- PROBLEM TO SOLVE
Reproduce exactly, and only, the lines of the material below running from the line bearing "[(18,0),(13,39),(88,45),(93,0),(18,0)]" through the line bearing "[(0,118),(0,197),(61,204),(79,76),(7,68),(0,118)]". Leave any pictures out.

- RECORDS FOR THE EXERCISE

------------------------

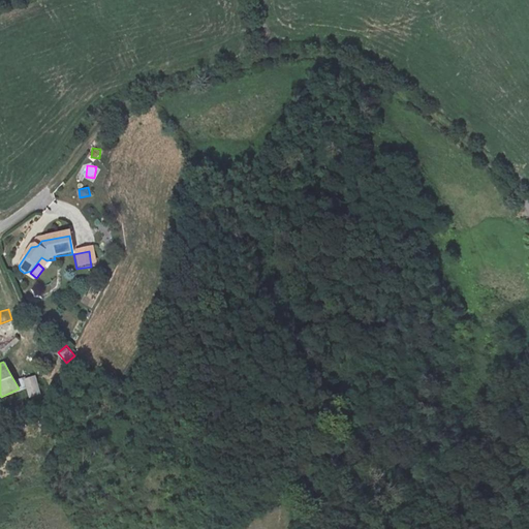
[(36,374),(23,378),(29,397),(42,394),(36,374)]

------------------------

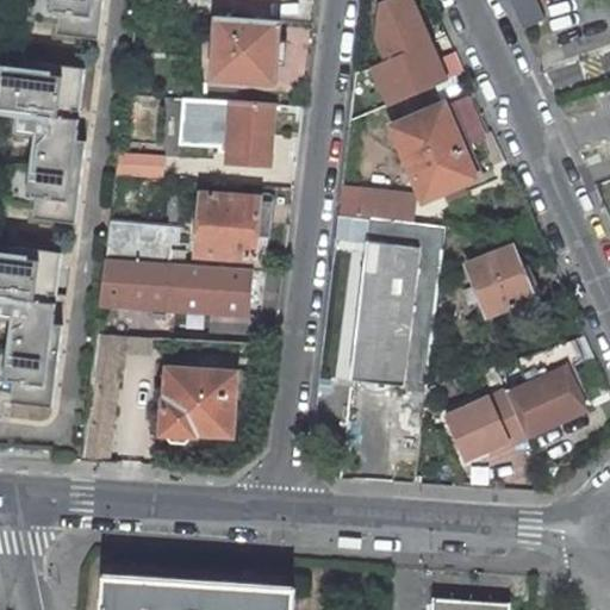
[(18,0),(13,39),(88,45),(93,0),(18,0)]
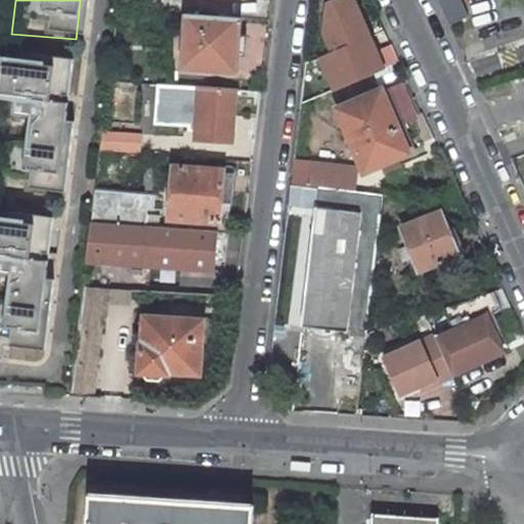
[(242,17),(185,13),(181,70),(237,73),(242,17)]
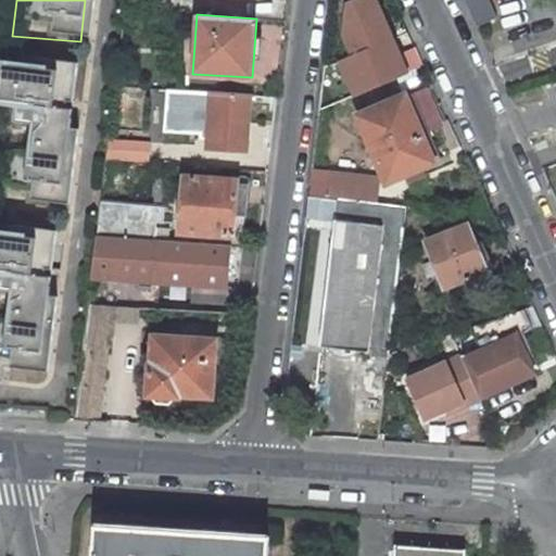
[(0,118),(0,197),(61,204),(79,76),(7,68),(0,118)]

------------------------

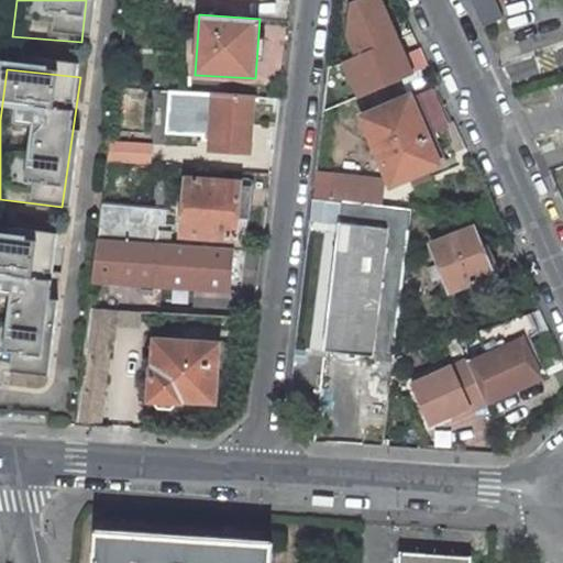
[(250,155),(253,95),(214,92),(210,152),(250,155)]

------------------------

- ANSWER TO THIS EXERCISE
[(18,0),(13,39),(88,45),(93,0),(18,0)]
[(242,17),(185,13),(181,70),(237,73),(242,17)]
[(0,118),(0,197),(61,204),(79,76),(7,68),(0,118)]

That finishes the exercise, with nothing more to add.